■ **DATA TO USE**:
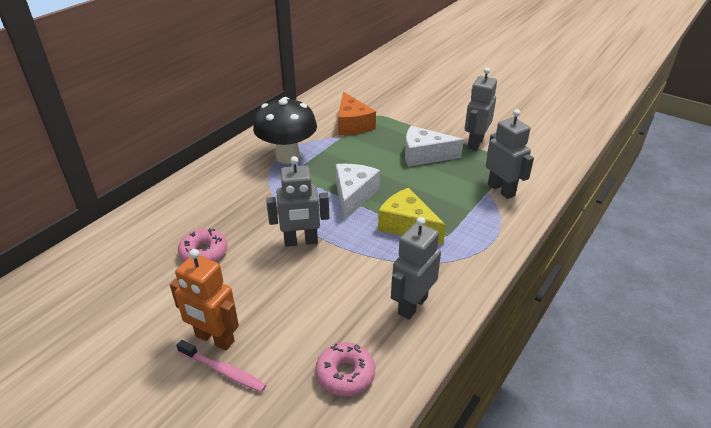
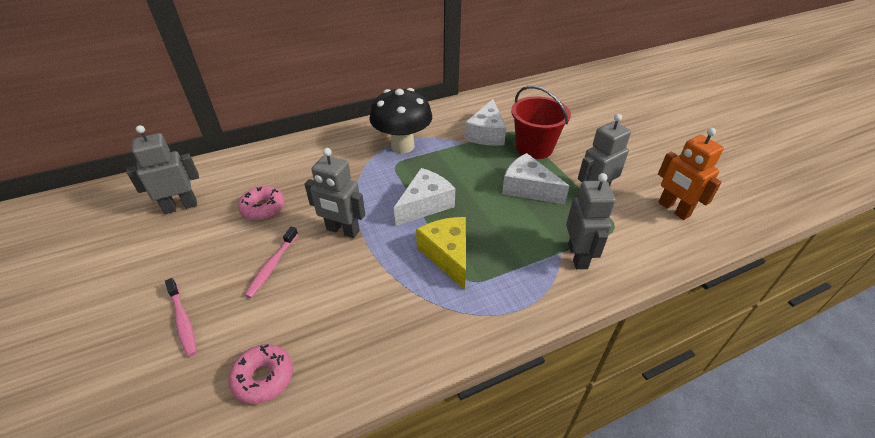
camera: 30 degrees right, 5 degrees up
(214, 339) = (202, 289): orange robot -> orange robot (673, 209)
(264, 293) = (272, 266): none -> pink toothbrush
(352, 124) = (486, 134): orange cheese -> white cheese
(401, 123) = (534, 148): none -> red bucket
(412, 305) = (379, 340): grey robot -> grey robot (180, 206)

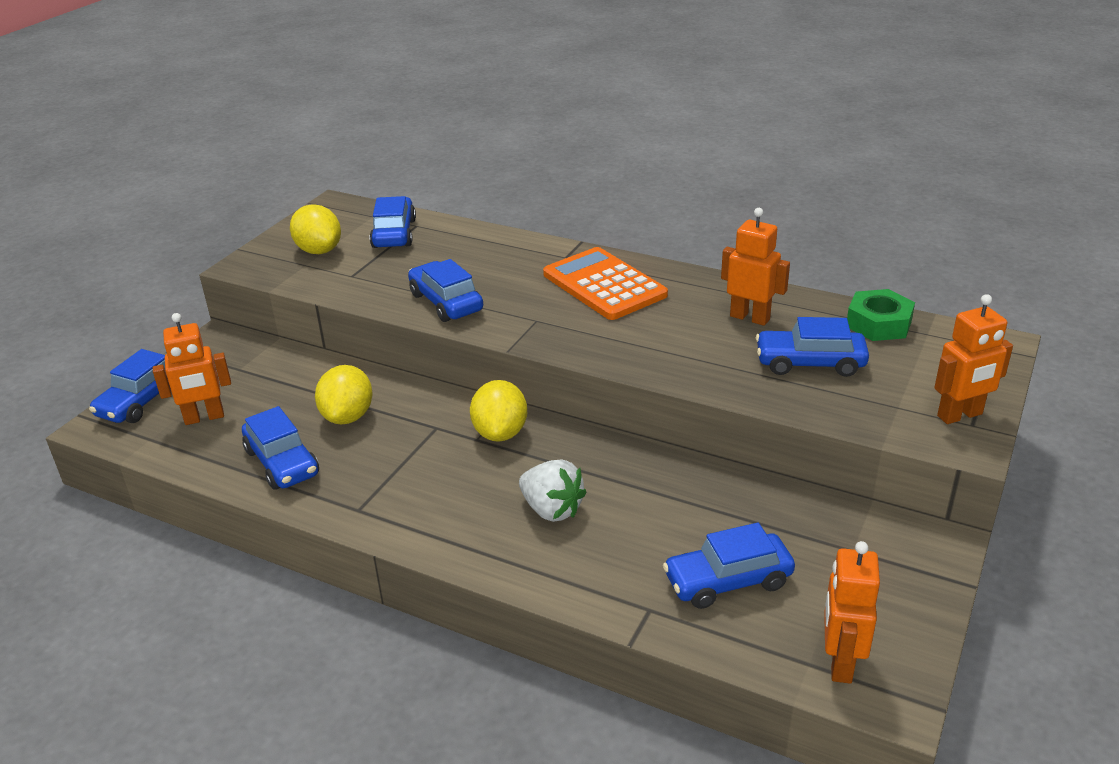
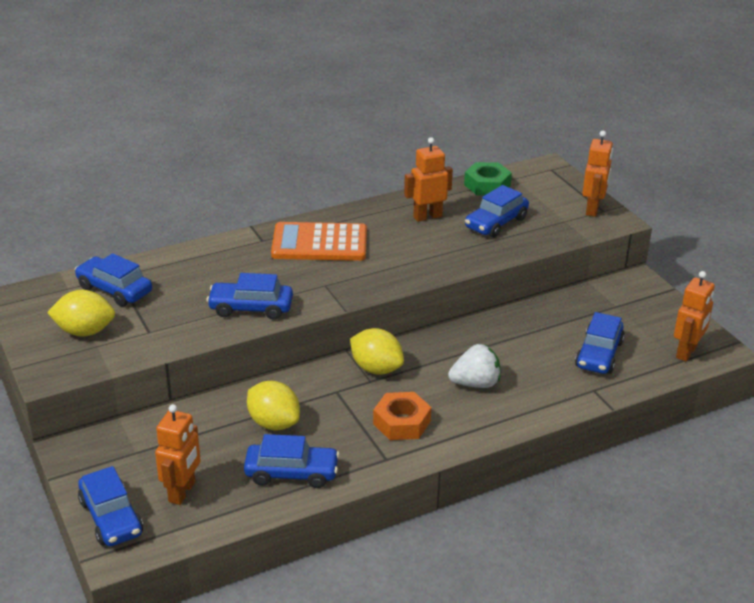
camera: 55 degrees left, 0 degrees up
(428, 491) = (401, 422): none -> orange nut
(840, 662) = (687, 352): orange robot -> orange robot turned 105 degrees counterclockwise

---

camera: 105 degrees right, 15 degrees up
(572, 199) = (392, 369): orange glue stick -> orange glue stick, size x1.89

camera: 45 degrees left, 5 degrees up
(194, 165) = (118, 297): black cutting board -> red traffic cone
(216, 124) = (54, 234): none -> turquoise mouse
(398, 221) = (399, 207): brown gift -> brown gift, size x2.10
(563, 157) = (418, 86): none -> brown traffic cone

■ **PROBLEM STATEMENT**: Lines wanted from the listing above: the line with "camera: 105 degrees right, 15 degrees up" up to and including the line with "(563, 157) = (418, 86): none". Please write them out exactly, adding nothing else.

■ **RESULT OF THIS TASK**:
camera: 105 degrees right, 15 degrees up
(572, 199) = (392, 369): orange glue stick -> orange glue stick, size x1.89

camera: 45 degrees left, 5 degrees up
(194, 165) = (118, 297): black cutting board -> red traffic cone
(216, 124) = (54, 234): none -> turquoise mouse
(398, 221) = (399, 207): brown gift -> brown gift, size x2.10
(563, 157) = (418, 86): none -> brown traffic cone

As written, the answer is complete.